[Stored data entries]
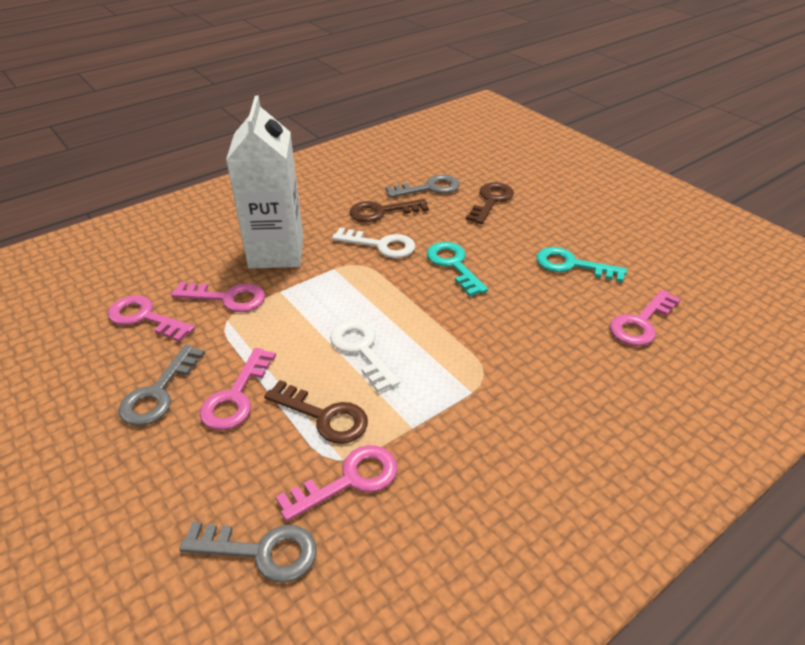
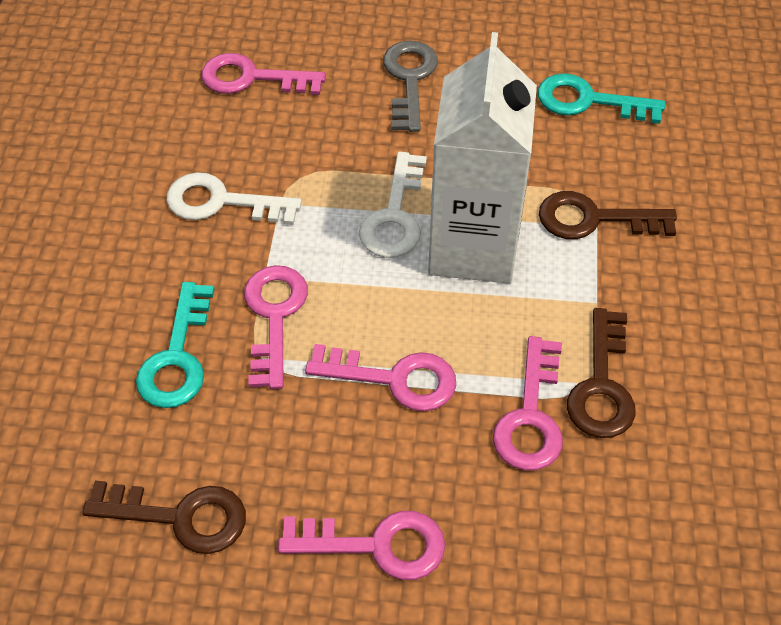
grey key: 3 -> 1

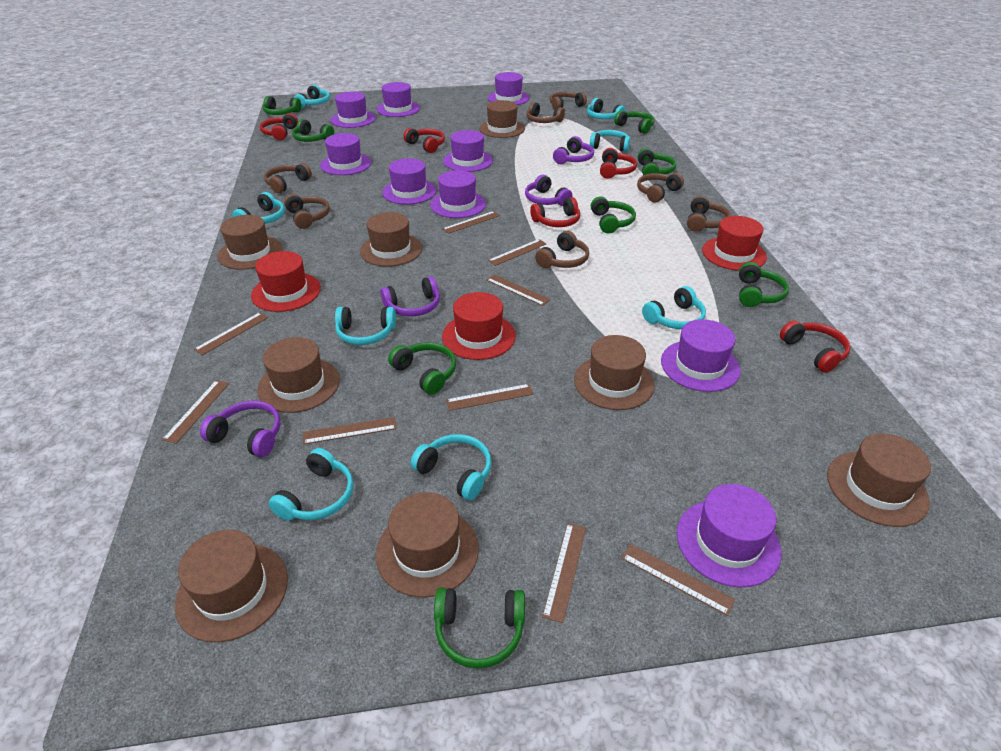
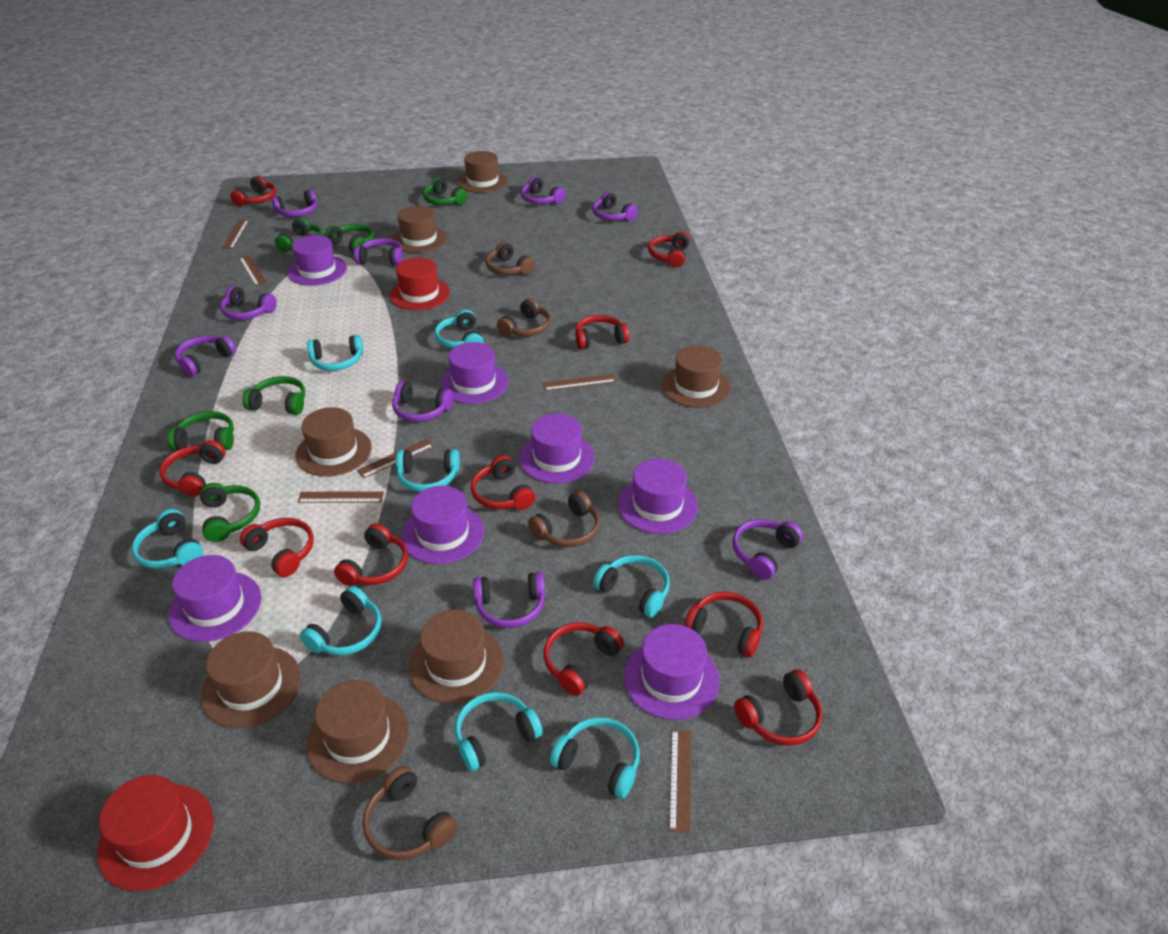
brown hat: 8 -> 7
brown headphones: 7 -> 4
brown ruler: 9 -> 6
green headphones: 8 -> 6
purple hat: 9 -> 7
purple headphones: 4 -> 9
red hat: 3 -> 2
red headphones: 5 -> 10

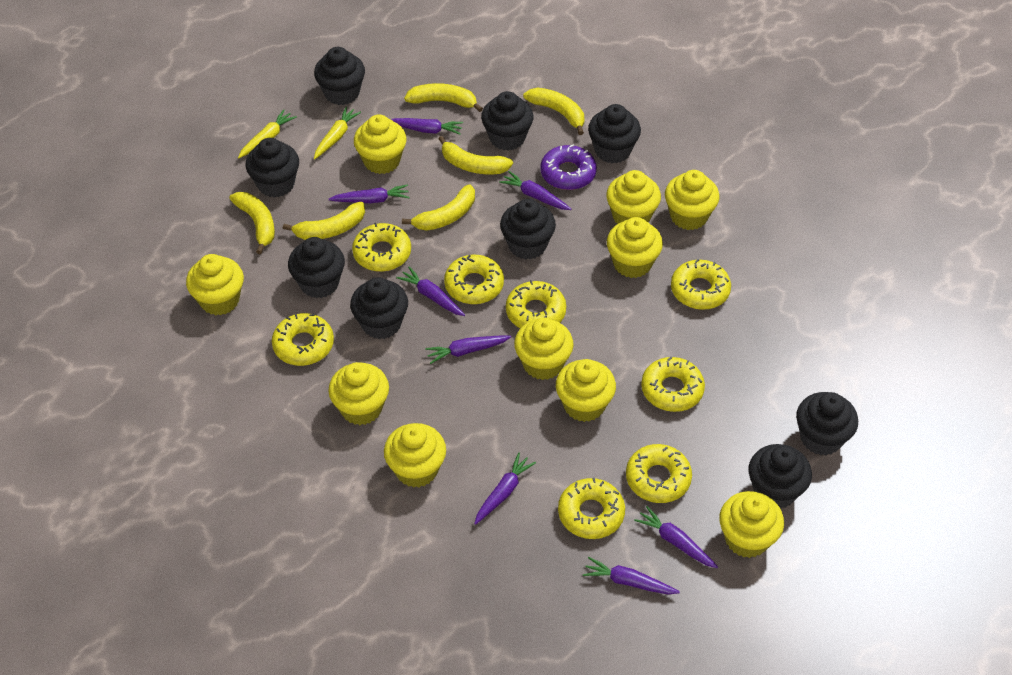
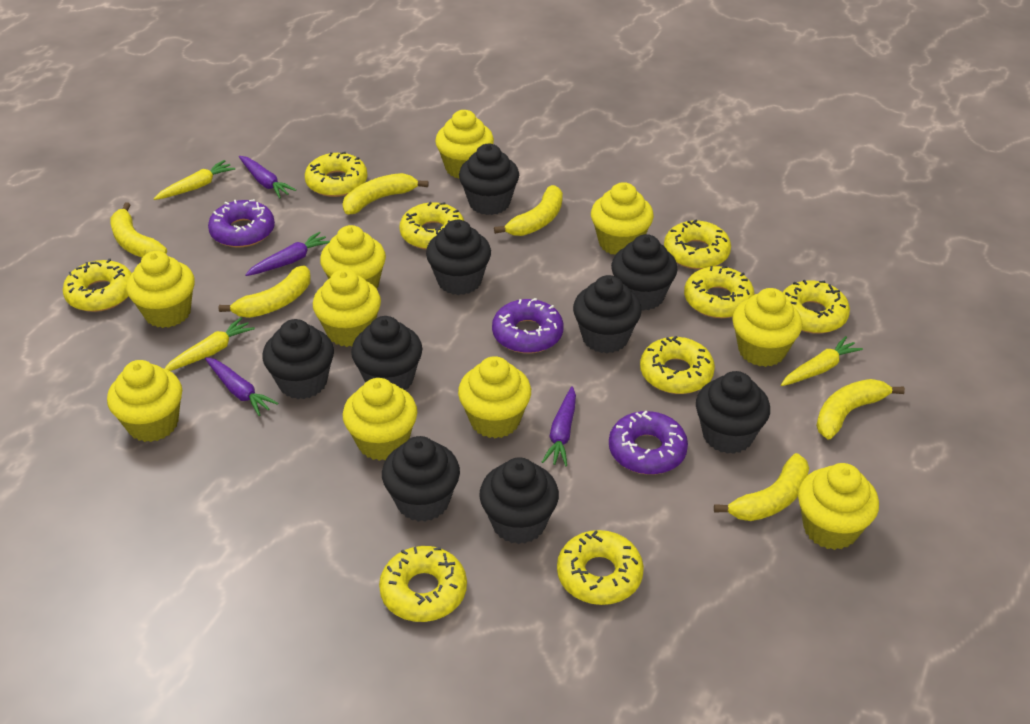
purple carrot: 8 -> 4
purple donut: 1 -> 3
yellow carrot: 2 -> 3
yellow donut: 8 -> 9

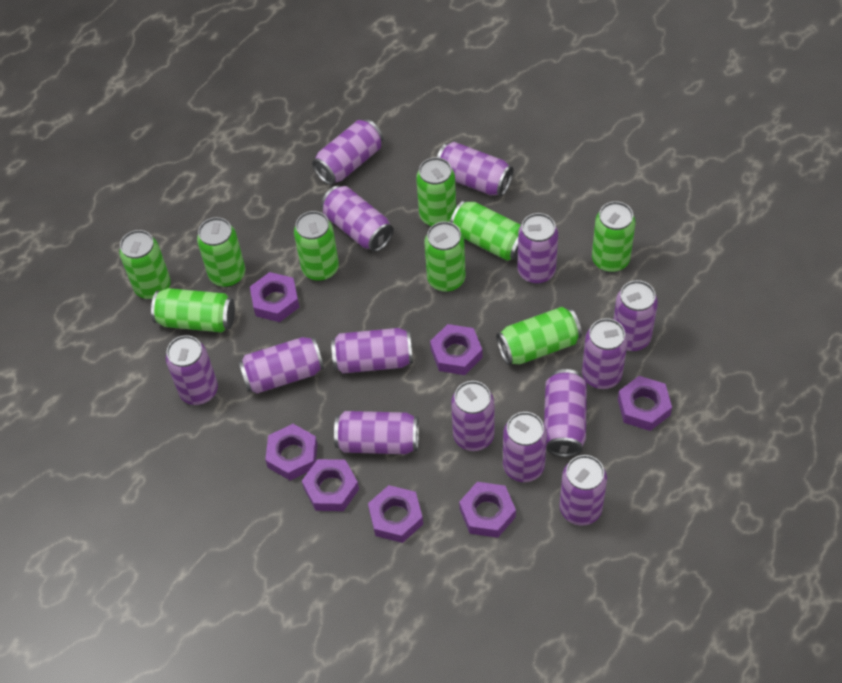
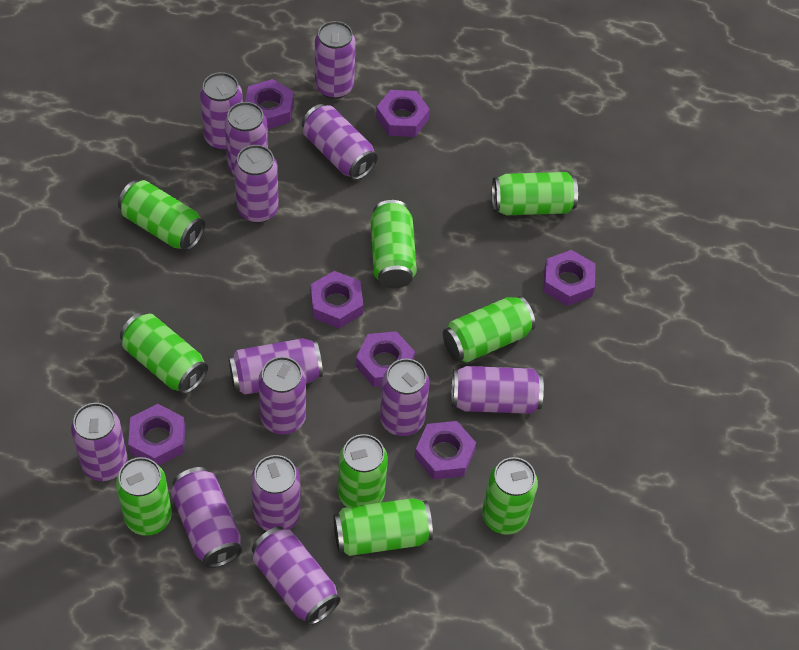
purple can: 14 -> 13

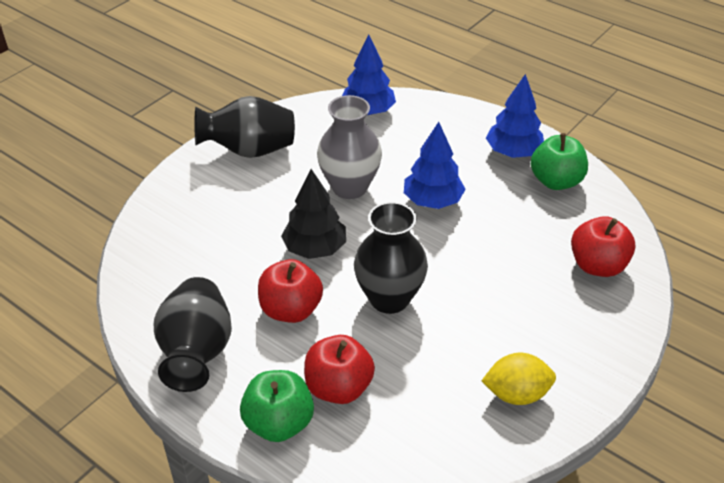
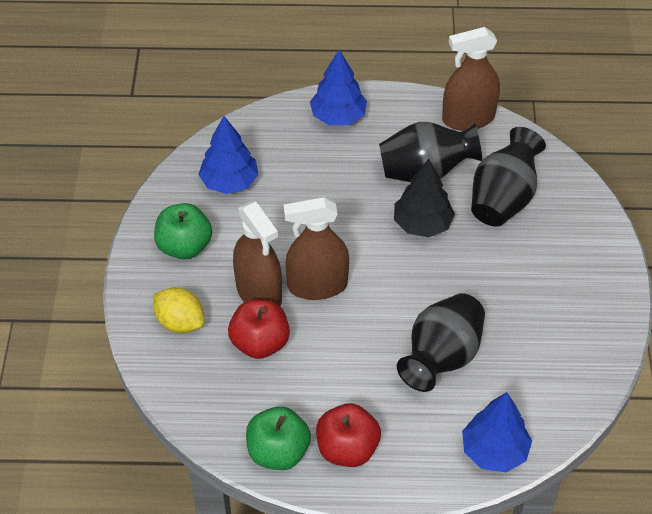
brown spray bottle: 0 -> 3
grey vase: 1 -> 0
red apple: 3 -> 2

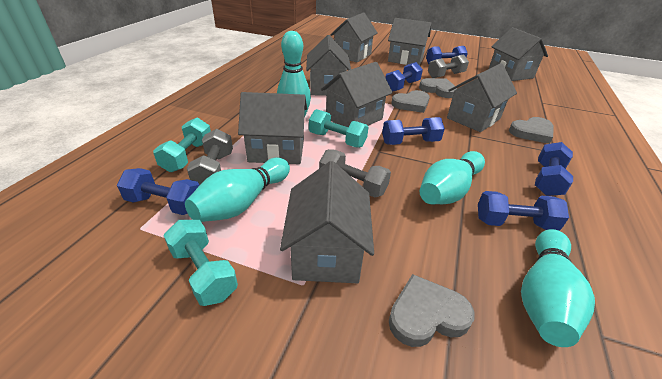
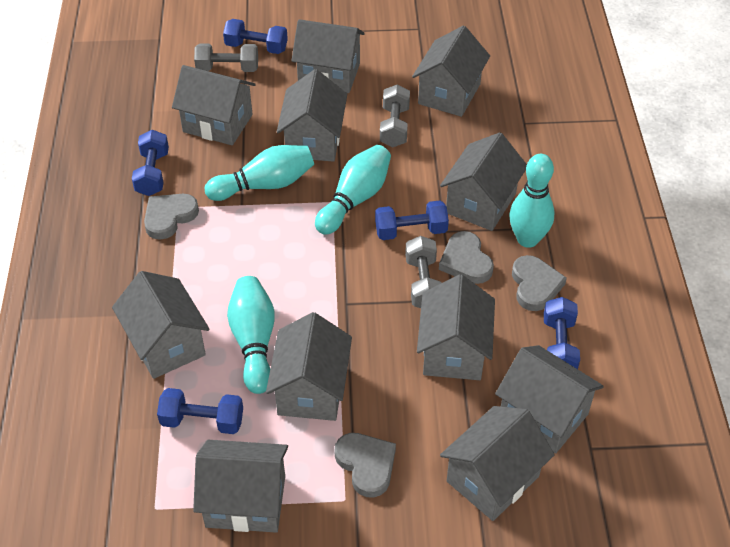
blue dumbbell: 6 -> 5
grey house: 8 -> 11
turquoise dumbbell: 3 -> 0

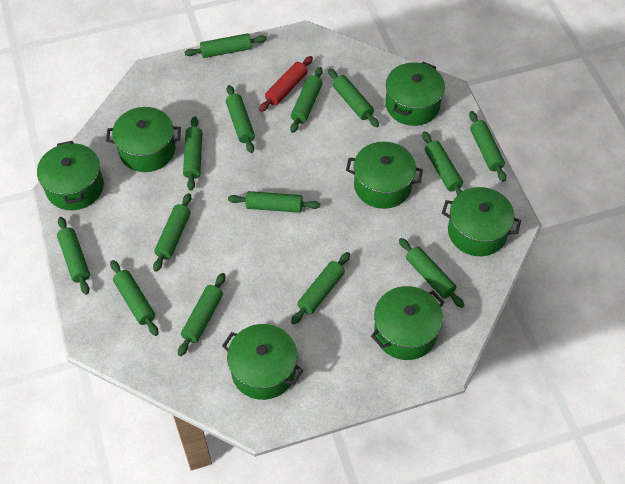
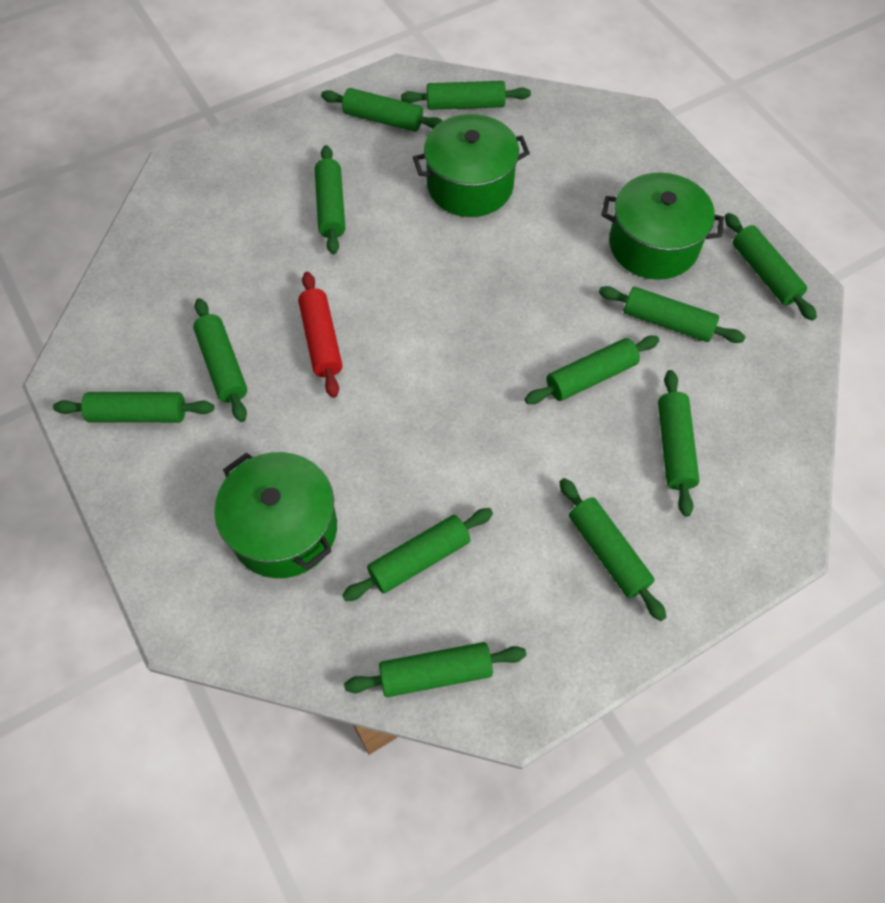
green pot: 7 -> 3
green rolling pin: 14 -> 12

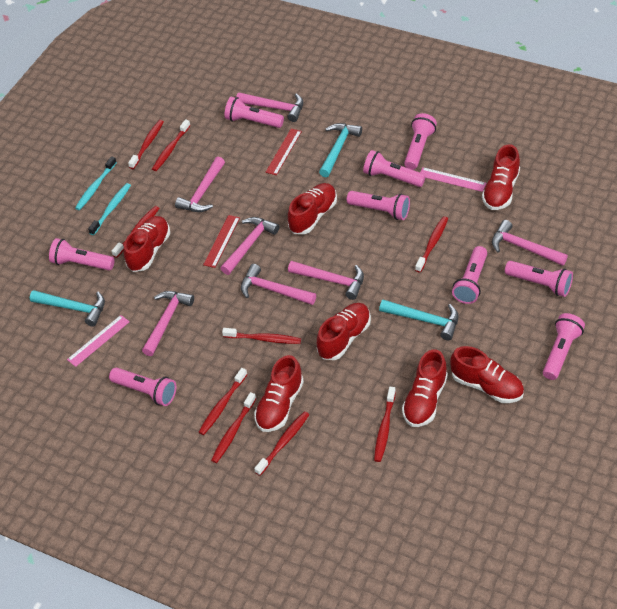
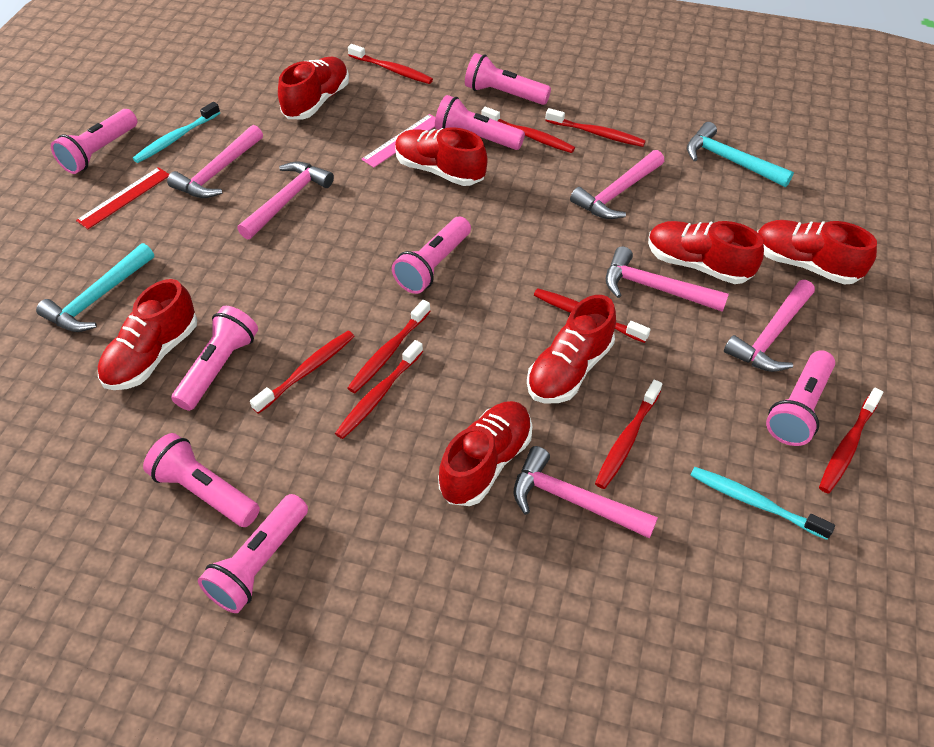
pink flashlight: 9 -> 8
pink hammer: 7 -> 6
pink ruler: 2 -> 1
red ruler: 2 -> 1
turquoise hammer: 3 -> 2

→ **WORK TO BE COMPLETED**: Could you repeat each line above exactly as written? Omit the pictures.

→ **TASK SOLUTION**:
grey key: 3 -> 1

brown hat: 8 -> 7
brown headphones: 7 -> 4
brown ruler: 9 -> 6
green headphones: 8 -> 6
purple hat: 9 -> 7
purple headphones: 4 -> 9
red hat: 3 -> 2
red headphones: 5 -> 10

purple carrot: 8 -> 4
purple donut: 1 -> 3
yellow carrot: 2 -> 3
yellow donut: 8 -> 9

purple can: 14 -> 13

brown spray bottle: 0 -> 3
grey vase: 1 -> 0
red apple: 3 -> 2

blue dumbbell: 6 -> 5
grey house: 8 -> 11
turquoise dumbbell: 3 -> 0

green pot: 7 -> 3
green rolling pin: 14 -> 12

pink flashlight: 9 -> 8
pink hammer: 7 -> 6
pink ruler: 2 -> 1
red ruler: 2 -> 1
turquoise hammer: 3 -> 2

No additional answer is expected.